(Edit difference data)

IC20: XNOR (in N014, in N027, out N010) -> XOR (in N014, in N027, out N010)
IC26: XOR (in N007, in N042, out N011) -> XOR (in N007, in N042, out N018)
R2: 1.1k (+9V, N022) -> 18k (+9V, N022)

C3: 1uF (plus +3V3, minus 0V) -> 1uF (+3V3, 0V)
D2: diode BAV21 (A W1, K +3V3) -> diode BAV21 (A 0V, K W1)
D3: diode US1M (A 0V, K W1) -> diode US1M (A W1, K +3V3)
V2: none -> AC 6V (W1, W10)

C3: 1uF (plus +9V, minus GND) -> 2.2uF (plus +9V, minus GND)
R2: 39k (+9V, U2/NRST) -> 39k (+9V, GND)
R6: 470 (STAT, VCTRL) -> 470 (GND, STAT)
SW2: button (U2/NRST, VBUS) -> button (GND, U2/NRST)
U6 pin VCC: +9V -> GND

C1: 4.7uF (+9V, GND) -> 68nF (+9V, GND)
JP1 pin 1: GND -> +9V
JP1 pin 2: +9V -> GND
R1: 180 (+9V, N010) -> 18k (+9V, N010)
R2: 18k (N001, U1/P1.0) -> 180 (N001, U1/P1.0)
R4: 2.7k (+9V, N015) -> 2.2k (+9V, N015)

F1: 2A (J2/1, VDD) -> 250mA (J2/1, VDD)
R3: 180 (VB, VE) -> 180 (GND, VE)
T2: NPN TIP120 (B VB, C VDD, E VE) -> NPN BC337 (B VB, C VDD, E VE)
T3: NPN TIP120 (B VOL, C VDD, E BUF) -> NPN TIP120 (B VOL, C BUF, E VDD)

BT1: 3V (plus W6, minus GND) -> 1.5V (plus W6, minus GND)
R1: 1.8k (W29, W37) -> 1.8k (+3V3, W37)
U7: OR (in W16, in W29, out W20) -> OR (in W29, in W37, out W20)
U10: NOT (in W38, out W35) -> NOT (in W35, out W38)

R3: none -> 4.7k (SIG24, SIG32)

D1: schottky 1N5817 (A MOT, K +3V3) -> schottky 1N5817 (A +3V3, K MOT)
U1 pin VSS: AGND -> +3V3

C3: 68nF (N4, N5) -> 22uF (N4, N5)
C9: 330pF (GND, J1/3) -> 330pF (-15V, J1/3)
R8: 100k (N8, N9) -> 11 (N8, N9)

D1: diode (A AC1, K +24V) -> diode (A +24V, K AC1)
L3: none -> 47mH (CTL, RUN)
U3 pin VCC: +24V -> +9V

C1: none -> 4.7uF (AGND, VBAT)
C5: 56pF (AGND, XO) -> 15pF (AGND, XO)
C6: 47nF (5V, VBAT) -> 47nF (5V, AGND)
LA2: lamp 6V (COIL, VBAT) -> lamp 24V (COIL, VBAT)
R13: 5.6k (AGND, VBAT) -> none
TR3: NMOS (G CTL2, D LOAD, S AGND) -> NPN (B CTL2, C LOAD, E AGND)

■ About this exercise ■
Write out again every entry above, exactly as given.

■ Output below ■
IC20: XNOR (in N014, in N027, out N010) -> XOR (in N014, in N027, out N010)
IC26: XOR (in N007, in N042, out N011) -> XOR (in N007, in N042, out N018)
R2: 1.1k (+9V, N022) -> 18k (+9V, N022)

C3: 1uF (plus +3V3, minus 0V) -> 1uF (+3V3, 0V)
D2: diode BAV21 (A W1, K +3V3) -> diode BAV21 (A 0V, K W1)
D3: diode US1M (A 0V, K W1) -> diode US1M (A W1, K +3V3)
V2: none -> AC 6V (W1, W10)

C3: 1uF (plus +9V, minus GND) -> 2.2uF (plus +9V, minus GND)
R2: 39k (+9V, U2/NRST) -> 39k (+9V, GND)
R6: 470 (STAT, VCTRL) -> 470 (GND, STAT)
SW2: button (U2/NRST, VBUS) -> button (GND, U2/NRST)
U6 pin VCC: +9V -> GND

C1: 4.7uF (+9V, GND) -> 68nF (+9V, GND)
JP1 pin 1: GND -> +9V
JP1 pin 2: +9V -> GND
R1: 180 (+9V, N010) -> 18k (+9V, N010)
R2: 18k (N001, U1/P1.0) -> 180 (N001, U1/P1.0)
R4: 2.7k (+9V, N015) -> 2.2k (+9V, N015)

F1: 2A (J2/1, VDD) -> 250mA (J2/1, VDD)
R3: 180 (VB, VE) -> 180 (GND, VE)
T2: NPN TIP120 (B VB, C VDD, E VE) -> NPN BC337 (B VB, C VDD, E VE)
T3: NPN TIP120 (B VOL, C VDD, E BUF) -> NPN TIP120 (B VOL, C BUF, E VDD)

BT1: 3V (plus W6, minus GND) -> 1.5V (plus W6, minus GND)
R1: 1.8k (W29, W37) -> 1.8k (+3V3, W37)
U7: OR (in W16, in W29, out W20) -> OR (in W29, in W37, out W20)
U10: NOT (in W38, out W35) -> NOT (in W35, out W38)

R3: none -> 4.7k (SIG24, SIG32)

D1: schottky 1N5817 (A MOT, K +3V3) -> schottky 1N5817 (A +3V3, K MOT)
U1 pin VSS: AGND -> +3V3

C3: 68nF (N4, N5) -> 22uF (N4, N5)
C9: 330pF (GND, J1/3) -> 330pF (-15V, J1/3)
R8: 100k (N8, N9) -> 11 (N8, N9)

D1: diode (A AC1, K +24V) -> diode (A +24V, K AC1)
L3: none -> 47mH (CTL, RUN)
U3 pin VCC: +24V -> +9V

C1: none -> 4.7uF (AGND, VBAT)
C5: 56pF (AGND, XO) -> 15pF (AGND, XO)
C6: 47nF (5V, VBAT) -> 47nF (5V, AGND)
LA2: lamp 6V (COIL, VBAT) -> lamp 24V (COIL, VBAT)
R13: 5.6k (AGND, VBAT) -> none
TR3: NMOS (G CTL2, D LOAD, S AGND) -> NPN (B CTL2, C LOAD, E AGND)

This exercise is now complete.